====== Data records ======
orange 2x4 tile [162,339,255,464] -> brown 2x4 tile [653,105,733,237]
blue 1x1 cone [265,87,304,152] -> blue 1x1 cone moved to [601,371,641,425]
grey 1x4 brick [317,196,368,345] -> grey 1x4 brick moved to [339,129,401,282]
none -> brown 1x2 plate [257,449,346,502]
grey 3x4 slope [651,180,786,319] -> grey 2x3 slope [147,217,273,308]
======
====== Data records ======
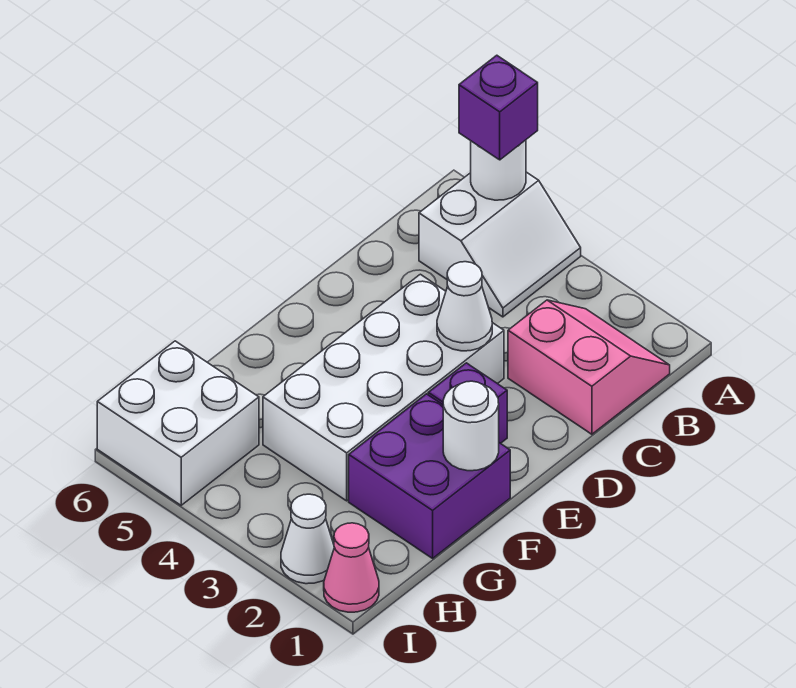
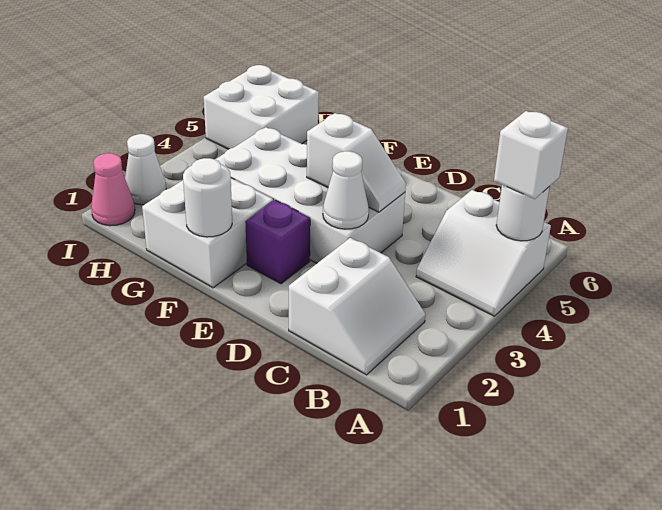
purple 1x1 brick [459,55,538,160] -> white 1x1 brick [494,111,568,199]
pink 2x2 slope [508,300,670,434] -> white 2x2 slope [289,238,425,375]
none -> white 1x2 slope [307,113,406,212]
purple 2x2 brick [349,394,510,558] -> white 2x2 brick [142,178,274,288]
======
» Task goal:
For every line in the records above that holds "purple", add one, and report the sum alone.

» Problem solution:
2